_YOUR TASK_
Only the lines from the first line of the data through the line containing "(751, 218) = (294, 240): blue" belong in the answer, transcribed exactly; pictures do not.

_PROVIDED RECORDS_
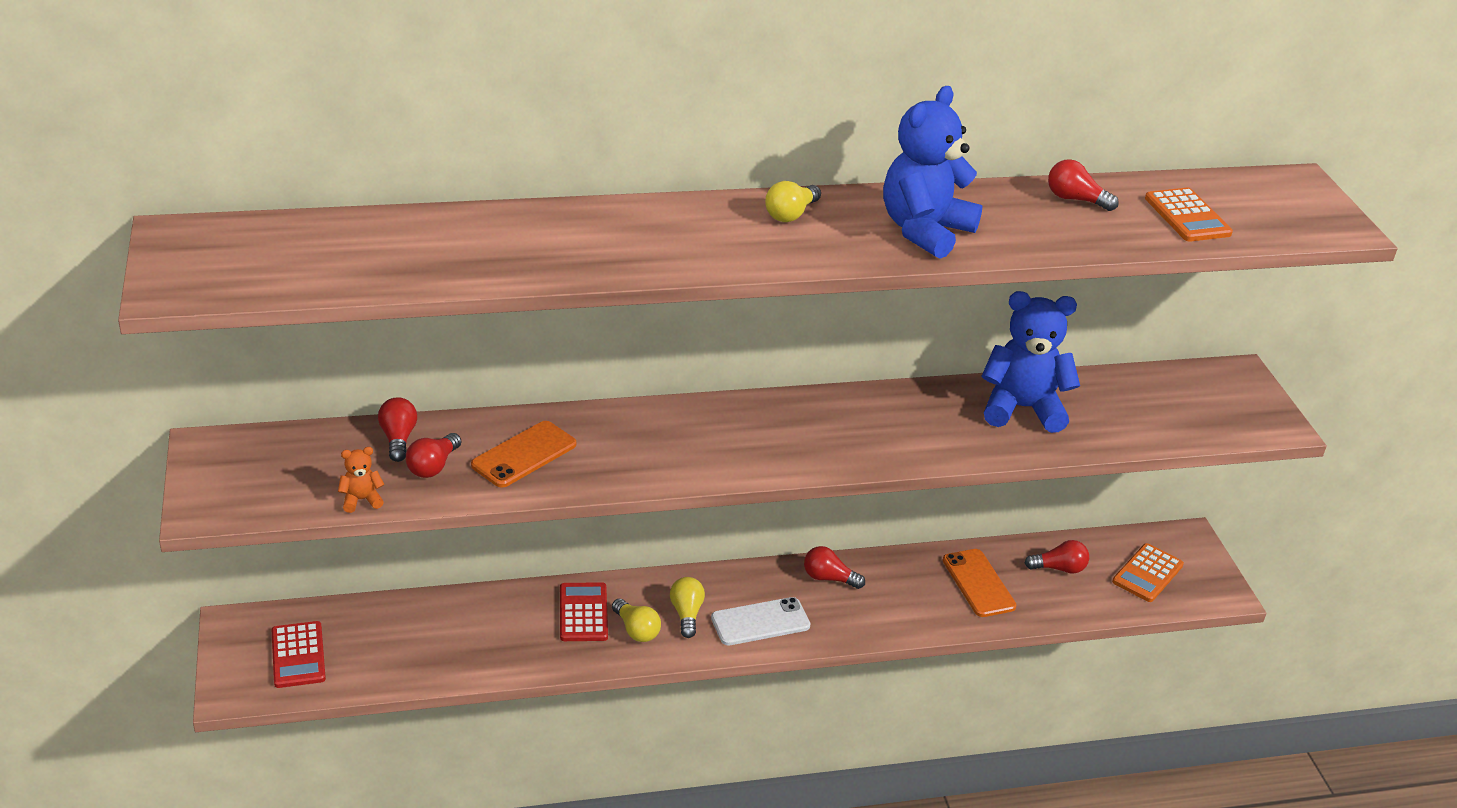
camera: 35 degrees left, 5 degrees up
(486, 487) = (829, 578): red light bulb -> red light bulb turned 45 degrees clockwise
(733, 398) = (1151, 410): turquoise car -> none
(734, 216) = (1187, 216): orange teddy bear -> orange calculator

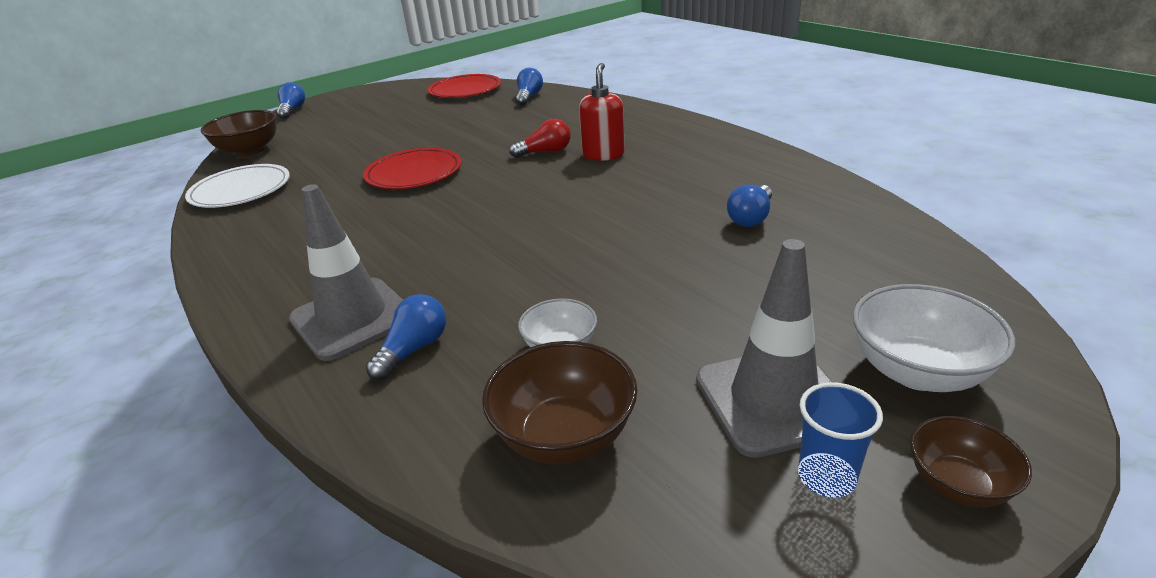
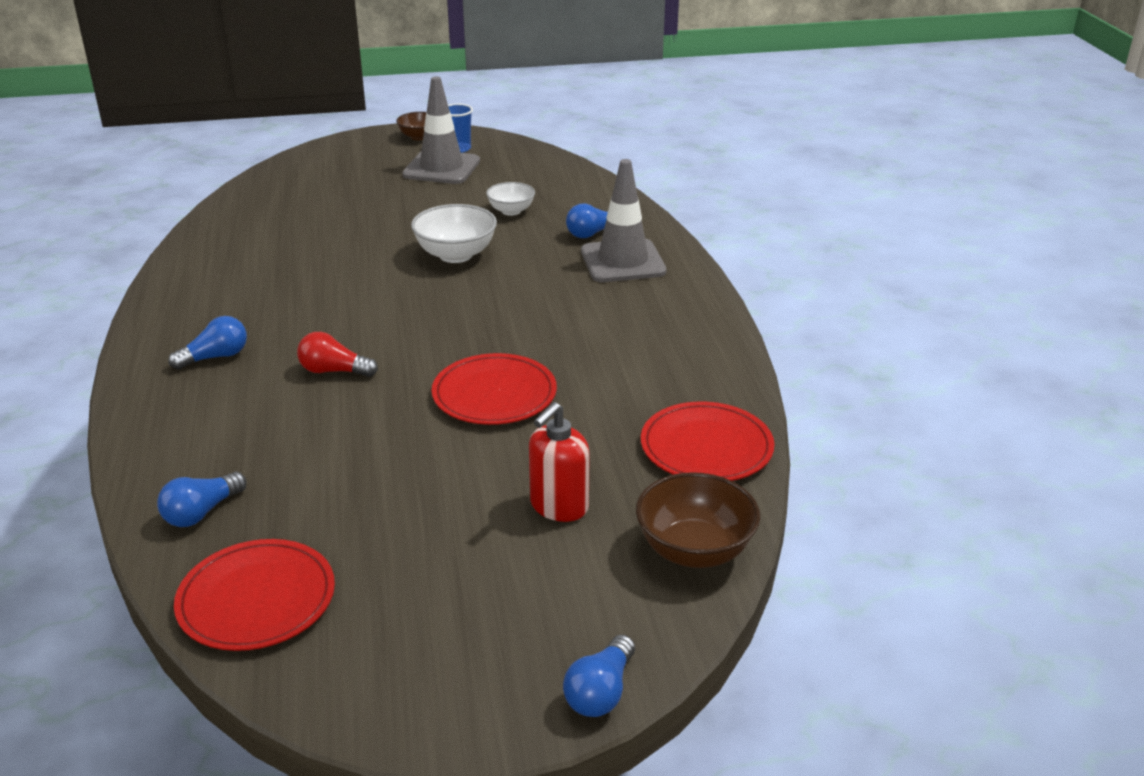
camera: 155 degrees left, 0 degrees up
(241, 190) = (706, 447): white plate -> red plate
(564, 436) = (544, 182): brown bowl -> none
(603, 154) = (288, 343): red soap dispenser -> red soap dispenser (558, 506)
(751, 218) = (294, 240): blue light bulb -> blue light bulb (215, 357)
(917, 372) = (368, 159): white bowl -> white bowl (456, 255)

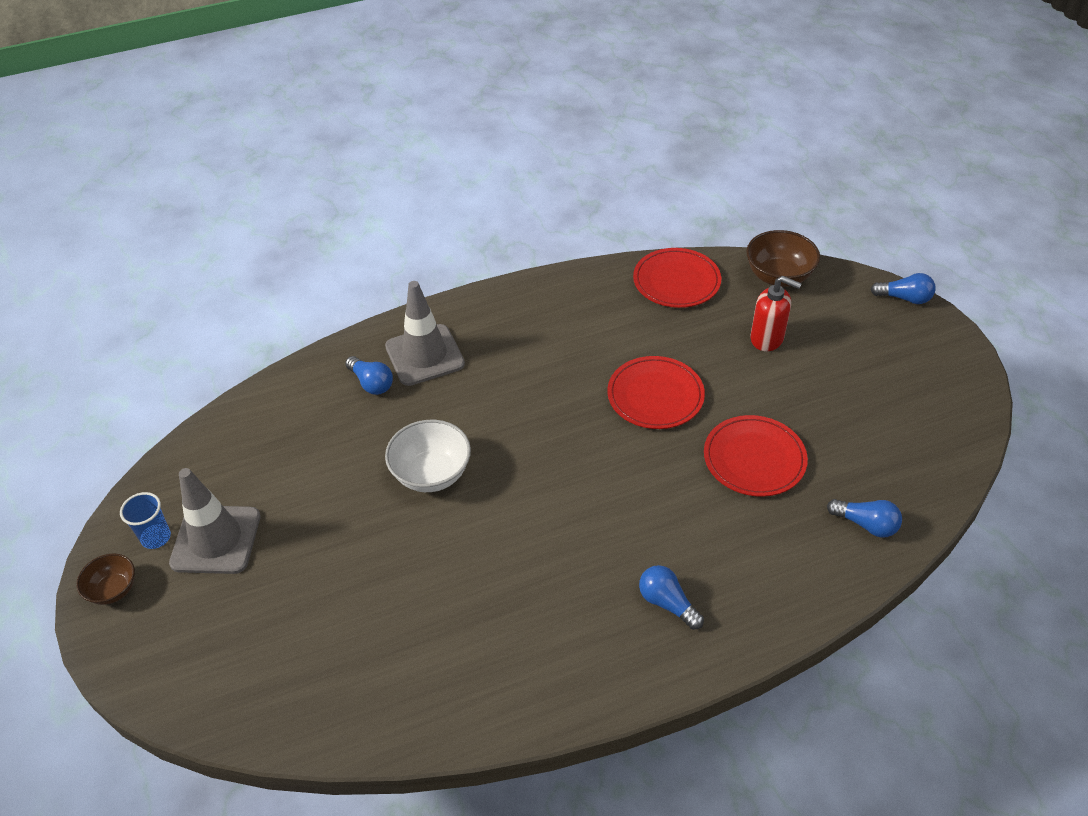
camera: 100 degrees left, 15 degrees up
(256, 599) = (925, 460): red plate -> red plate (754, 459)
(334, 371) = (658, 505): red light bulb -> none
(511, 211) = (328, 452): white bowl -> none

_ANSWER TO THE PROBLEM_
camera: 35 degrees left, 5 degrees up
(486, 487) = (829, 578): red light bulb -> red light bulb turned 45 degrees clockwise
(733, 398) = (1151, 410): turquoise car -> none
(734, 216) = (1187, 216): orange teddy bear -> orange calculator

camera: 155 degrees left, 0 degrees up
(241, 190) = (706, 447): white plate -> red plate
(564, 436) = (544, 182): brown bowl -> none
(603, 154) = (288, 343): red soap dispenser -> red soap dispenser (558, 506)
(751, 218) = (294, 240): blue light bulb -> blue light bulb (215, 357)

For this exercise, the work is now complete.